For the data below, give again exactly the lines from the one containing "X203: none -> 4MHz (XI, XO)" through the one containing "TR5: PNP BD140", both ends included, and no others.

Edit tracking data:
.....

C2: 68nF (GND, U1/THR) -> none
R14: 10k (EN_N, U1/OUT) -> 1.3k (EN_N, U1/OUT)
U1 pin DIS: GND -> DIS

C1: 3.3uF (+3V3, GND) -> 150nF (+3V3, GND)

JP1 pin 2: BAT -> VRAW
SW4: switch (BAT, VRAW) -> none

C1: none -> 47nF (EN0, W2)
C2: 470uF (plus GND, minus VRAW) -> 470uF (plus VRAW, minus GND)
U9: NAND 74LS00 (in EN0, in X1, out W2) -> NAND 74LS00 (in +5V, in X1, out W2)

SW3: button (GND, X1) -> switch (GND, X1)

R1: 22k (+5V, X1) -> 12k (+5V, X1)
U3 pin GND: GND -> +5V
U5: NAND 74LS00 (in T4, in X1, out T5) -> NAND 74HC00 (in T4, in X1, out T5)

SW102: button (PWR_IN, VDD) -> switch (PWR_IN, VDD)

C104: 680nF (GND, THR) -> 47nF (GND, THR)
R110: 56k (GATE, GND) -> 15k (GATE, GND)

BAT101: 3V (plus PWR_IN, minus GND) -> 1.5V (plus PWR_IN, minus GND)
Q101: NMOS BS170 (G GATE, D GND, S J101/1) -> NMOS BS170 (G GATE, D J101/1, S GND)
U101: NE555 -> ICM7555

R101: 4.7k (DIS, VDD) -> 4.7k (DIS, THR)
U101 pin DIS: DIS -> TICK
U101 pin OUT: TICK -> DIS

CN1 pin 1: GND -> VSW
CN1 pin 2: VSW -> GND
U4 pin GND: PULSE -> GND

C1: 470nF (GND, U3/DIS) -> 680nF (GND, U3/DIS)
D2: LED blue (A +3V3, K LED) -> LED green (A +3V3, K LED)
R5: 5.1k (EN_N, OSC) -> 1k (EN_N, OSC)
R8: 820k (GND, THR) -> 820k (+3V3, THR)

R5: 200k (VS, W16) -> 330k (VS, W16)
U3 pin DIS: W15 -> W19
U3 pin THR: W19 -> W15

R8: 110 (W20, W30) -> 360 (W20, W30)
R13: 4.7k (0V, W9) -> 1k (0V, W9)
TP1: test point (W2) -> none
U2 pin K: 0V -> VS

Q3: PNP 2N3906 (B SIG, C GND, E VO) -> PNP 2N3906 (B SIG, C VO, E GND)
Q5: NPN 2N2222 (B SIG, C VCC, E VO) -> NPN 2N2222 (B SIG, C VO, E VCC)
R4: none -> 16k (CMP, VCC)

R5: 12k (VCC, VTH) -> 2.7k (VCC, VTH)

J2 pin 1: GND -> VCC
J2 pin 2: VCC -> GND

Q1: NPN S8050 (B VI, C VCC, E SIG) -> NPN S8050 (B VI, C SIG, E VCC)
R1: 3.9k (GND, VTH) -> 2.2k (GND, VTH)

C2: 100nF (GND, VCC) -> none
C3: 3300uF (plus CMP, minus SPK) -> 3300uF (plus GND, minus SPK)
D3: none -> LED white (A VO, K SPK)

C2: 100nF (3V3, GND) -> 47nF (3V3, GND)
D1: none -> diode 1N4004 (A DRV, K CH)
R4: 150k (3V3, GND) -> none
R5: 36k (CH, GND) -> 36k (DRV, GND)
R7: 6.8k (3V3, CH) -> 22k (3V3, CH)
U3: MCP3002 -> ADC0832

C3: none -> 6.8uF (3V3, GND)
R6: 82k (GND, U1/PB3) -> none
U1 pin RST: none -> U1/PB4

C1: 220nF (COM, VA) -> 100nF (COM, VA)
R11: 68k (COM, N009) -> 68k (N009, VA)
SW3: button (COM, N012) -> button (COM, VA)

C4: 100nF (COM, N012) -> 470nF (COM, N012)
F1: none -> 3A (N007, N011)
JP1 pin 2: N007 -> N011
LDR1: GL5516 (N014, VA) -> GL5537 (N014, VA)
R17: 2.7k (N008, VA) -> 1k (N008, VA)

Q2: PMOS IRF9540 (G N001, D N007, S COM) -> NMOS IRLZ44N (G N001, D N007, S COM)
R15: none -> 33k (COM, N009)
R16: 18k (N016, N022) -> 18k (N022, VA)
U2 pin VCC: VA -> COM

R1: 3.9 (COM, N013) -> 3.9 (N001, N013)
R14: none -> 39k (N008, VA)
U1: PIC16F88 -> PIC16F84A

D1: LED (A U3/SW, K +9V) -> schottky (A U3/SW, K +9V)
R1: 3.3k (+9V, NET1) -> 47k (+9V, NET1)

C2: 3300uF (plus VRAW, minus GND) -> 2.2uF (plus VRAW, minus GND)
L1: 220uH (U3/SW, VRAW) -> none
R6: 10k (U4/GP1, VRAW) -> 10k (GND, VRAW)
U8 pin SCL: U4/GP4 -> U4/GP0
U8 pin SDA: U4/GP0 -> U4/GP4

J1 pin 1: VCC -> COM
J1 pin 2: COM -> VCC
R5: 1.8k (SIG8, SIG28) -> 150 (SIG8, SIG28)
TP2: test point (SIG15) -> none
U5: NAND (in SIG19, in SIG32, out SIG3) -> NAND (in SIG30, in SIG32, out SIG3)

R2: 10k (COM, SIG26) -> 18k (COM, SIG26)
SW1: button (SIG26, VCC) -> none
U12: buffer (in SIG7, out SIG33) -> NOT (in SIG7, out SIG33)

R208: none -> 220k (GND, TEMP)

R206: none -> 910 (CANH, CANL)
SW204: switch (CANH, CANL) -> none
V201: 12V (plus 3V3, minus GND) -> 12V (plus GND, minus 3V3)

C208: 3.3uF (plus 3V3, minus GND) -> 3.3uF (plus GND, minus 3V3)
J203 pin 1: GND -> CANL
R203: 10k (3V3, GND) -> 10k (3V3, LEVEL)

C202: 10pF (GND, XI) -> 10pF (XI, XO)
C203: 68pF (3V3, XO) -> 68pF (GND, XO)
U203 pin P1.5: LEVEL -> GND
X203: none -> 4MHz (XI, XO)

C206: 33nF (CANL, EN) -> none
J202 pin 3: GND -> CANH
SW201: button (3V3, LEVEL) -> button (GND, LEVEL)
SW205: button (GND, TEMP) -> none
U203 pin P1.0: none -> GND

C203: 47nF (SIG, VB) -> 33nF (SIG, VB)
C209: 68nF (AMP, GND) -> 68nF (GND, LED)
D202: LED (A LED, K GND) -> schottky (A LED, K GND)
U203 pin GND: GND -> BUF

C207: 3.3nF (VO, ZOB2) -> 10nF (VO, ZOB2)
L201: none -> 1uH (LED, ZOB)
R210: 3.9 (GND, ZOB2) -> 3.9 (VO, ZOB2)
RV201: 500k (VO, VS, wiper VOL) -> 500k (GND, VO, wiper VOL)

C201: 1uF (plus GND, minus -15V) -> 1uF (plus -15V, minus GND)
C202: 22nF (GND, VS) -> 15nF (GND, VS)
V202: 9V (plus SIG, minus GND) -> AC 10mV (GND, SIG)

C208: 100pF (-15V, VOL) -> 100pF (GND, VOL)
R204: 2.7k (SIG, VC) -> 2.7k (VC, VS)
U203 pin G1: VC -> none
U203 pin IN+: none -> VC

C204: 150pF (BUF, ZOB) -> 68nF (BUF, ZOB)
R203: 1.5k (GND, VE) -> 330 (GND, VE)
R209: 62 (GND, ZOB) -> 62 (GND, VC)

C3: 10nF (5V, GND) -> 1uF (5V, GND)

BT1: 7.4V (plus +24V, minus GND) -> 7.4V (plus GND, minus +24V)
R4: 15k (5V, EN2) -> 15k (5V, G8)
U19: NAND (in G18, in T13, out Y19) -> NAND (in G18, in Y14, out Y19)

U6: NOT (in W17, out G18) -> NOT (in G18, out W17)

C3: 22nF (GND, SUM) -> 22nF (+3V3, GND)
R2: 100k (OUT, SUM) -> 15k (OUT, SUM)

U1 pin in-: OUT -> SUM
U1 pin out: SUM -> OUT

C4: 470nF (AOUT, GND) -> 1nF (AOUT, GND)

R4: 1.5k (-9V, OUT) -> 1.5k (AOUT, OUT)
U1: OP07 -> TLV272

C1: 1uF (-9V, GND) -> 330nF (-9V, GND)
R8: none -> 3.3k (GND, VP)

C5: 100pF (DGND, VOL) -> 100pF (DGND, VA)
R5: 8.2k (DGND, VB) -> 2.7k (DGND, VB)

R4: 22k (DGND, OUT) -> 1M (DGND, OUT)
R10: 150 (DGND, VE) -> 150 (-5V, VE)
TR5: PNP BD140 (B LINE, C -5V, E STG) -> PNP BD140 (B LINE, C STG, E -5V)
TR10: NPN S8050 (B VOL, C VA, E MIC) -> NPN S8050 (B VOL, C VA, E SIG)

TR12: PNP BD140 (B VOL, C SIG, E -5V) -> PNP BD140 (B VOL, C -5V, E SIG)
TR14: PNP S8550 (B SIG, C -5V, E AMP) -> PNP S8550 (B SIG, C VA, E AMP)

.....

§ YOUR RESPONSE:
X203: none -> 4MHz (XI, XO)

C206: 33nF (CANL, EN) -> none
J202 pin 3: GND -> CANH
SW201: button (3V3, LEVEL) -> button (GND, LEVEL)
SW205: button (GND, TEMP) -> none
U203 pin P1.0: none -> GND

C203: 47nF (SIG, VB) -> 33nF (SIG, VB)
C209: 68nF (AMP, GND) -> 68nF (GND, LED)
D202: LED (A LED, K GND) -> schottky (A LED, K GND)
U203 pin GND: GND -> BUF

C207: 3.3nF (VO, ZOB2) -> 10nF (VO, ZOB2)
L201: none -> 1uH (LED, ZOB)
R210: 3.9 (GND, ZOB2) -> 3.9 (VO, ZOB2)
RV201: 500k (VO, VS, wiper VOL) -> 500k (GND, VO, wiper VOL)

C201: 1uF (plus GND, minus -15V) -> 1uF (plus -15V, minus GND)
C202: 22nF (GND, VS) -> 15nF (GND, VS)
V202: 9V (plus SIG, minus GND) -> AC 10mV (GND, SIG)

C208: 100pF (-15V, VOL) -> 100pF (GND, VOL)
R204: 2.7k (SIG, VC) -> 2.7k (VC, VS)
U203 pin G1: VC -> none
U203 pin IN+: none -> VC

C204: 150pF (BUF, ZOB) -> 68nF (BUF, ZOB)
R203: 1.5k (GND, VE) -> 330 (GND, VE)
R209: 62 (GND, ZOB) -> 62 (GND, VC)

C3: 10nF (5V, GND) -> 1uF (5V, GND)

BT1: 7.4V (plus +24V, minus GND) -> 7.4V (plus GND, minus +24V)
R4: 15k (5V, EN2) -> 15k (5V, G8)
U19: NAND (in G18, in T13, out Y19) -> NAND (in G18, in Y14, out Y19)

U6: NOT (in W17, out G18) -> NOT (in G18, out W17)

C3: 22nF (GND, SUM) -> 22nF (+3V3, GND)
R2: 100k (OUT, SUM) -> 15k (OUT, SUM)

U1 pin in-: OUT -> SUM
U1 pin out: SUM -> OUT

C4: 470nF (AOUT, GND) -> 1nF (AOUT, GND)

R4: 1.5k (-9V, OUT) -> 1.5k (AOUT, OUT)
U1: OP07 -> TLV272

C1: 1uF (-9V, GND) -> 330nF (-9V, GND)
R8: none -> 3.3k (GND, VP)

C5: 100pF (DGND, VOL) -> 100pF (DGND, VA)
R5: 8.2k (DGND, VB) -> 2.7k (DGND, VB)

R4: 22k (DGND, OUT) -> 1M (DGND, OUT)
R10: 150 (DGND, VE) -> 150 (-5V, VE)
TR5: PNP BD140 (B LINE, C -5V, E STG) -> PNP BD140 (B LINE, C STG, E -5V)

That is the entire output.